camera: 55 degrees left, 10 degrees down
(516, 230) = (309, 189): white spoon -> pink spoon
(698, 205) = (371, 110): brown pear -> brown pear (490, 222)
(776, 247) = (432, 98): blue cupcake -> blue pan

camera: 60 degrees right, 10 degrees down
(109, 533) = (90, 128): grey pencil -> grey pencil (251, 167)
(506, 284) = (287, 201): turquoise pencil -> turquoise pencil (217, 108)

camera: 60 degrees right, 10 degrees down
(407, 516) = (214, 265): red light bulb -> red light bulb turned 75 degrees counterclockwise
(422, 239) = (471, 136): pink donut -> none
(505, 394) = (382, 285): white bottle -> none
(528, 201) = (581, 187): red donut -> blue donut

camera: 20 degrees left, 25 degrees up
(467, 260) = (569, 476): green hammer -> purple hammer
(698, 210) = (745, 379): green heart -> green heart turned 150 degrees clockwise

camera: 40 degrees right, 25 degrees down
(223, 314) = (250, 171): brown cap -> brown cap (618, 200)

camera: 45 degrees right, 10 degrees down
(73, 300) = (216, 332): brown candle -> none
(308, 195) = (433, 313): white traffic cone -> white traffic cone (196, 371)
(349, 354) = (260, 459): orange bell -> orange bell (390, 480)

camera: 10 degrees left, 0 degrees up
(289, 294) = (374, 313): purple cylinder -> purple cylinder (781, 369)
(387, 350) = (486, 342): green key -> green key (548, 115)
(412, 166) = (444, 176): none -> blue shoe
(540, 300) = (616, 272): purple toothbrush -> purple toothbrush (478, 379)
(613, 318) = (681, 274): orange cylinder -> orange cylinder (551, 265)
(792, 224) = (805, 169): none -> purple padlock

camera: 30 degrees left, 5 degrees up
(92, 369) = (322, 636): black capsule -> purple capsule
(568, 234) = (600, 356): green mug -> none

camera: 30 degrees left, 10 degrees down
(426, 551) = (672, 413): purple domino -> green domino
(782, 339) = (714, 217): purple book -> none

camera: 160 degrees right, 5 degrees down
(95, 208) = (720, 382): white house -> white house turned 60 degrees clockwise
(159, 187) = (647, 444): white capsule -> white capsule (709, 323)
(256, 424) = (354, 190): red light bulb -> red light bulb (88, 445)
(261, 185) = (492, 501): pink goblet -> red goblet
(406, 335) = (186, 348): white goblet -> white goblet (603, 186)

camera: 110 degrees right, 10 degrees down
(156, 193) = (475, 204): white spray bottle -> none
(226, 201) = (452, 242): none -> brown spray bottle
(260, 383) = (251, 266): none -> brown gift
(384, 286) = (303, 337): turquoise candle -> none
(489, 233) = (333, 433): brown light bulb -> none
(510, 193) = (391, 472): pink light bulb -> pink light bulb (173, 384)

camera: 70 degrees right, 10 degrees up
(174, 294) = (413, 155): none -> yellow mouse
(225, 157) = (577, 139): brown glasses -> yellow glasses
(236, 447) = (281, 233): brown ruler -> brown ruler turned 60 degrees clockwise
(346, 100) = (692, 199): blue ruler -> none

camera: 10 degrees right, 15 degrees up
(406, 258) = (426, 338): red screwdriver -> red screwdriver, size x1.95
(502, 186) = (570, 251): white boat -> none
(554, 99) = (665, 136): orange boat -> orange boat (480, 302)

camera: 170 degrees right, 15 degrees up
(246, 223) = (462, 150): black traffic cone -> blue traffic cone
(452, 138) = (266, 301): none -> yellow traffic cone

## What is needed
Copy every entry exactly. Leave nothing out.

## Answer to this task
camera: 55 degrees left, 10 degrees down
(516, 230) = (309, 189): white spoon -> pink spoon
(698, 205) = (371, 110): brown pear -> brown pear (490, 222)
(776, 247) = (432, 98): blue cupcake -> blue pan

camera: 60 degrees right, 10 degrees down
(109, 533) = (90, 128): grey pencil -> grey pencil (251, 167)
(506, 284) = (287, 201): turquoise pencil -> turquoise pencil (217, 108)

camera: 60 degrees right, 10 degrees down
(407, 516) = (214, 265): red light bulb -> red light bulb turned 75 degrees counterclockwise
(422, 239) = (471, 136): pink donut -> none
(505, 394) = (382, 285): white bottle -> none
(528, 201) = (581, 187): red donut -> blue donut

camera: 20 degrees left, 25 degrees up
(467, 260) = (569, 476): green hammer -> purple hammer
(698, 210) = (745, 379): green heart -> green heart turned 150 degrees clockwise

camera: 40 degrees right, 25 degrees down
(223, 314) = (250, 171): brown cap -> brown cap (618, 200)

camera: 45 degrees right, 10 degrees down
(73, 300) = (216, 332): brown candle -> none
(308, 195) = (433, 313): white traffic cone -> white traffic cone (196, 371)
(349, 354) = (260, 459): orange bell -> orange bell (390, 480)

camera: 10 degrees left, 0 degrees up
(289, 294) = (374, 313): purple cylinder -> purple cylinder (781, 369)
(387, 350) = (486, 342): green key -> green key (548, 115)
(412, 166) = (444, 176): none -> blue shoe
(540, 300) = (616, 272): purple toothbrush -> purple toothbrush (478, 379)
(613, 318) = (681, 274): orange cylinder -> orange cylinder (551, 265)
(792, 224) = (805, 169): none -> purple padlock

camera: 30 degrees left, 5 degrees up
(92, 369) = (322, 636): black capsule -> purple capsule
(568, 234) = (600, 356): green mug -> none

camera: 30 degrees left, 10 degrees down
(426, 551) = (672, 413): purple domino -> green domino
(782, 339) = (714, 217): purple book -> none

camera: 160 degrees right, 5 degrees down
(95, 208) = (720, 382): white house -> white house turned 60 degrees clockwise
(159, 187) = (647, 444): white capsule -> white capsule (709, 323)
(256, 424) = (354, 190): red light bulb -> red light bulb (88, 445)
(261, 185) = (492, 501): pink goblet -> red goblet
(406, 335) = (186, 348): white goblet -> white goblet (603, 186)

camera: 110 degrees right, 10 degrees down
(156, 193) = (475, 204): white spray bottle -> none
(226, 201) = (452, 242): none -> brown spray bottle
(260, 383) = (251, 266): none -> brown gift
(384, 286) = (303, 337): turquoise candle -> none
(489, 233) = (333, 433): brown light bulb -> none
(510, 193) = (391, 472): pink light bulb -> pink light bulb (173, 384)

camera: 70 degrees right, 10 degrees up
(174, 294) = (413, 155): none -> yellow mouse
(225, 157) = (577, 139): brown glasses -> yellow glasses
(236, 447) = (281, 233): brown ruler -> brown ruler turned 60 degrees clockwise
(346, 100) = (692, 199): blue ruler -> none

camera: 10 degrees right, 15 degrees up
(406, 258) = (426, 338): red screwdriver -> red screwdriver, size x1.95
(502, 186) = (570, 251): white boat -> none
(554, 99) = (665, 136): orange boat -> orange boat (480, 302)

camera: 170 degrees right, 15 degrees up
(246, 223) = (462, 150): black traffic cone -> blue traffic cone
(452, 138) = (266, 301): none -> yellow traffic cone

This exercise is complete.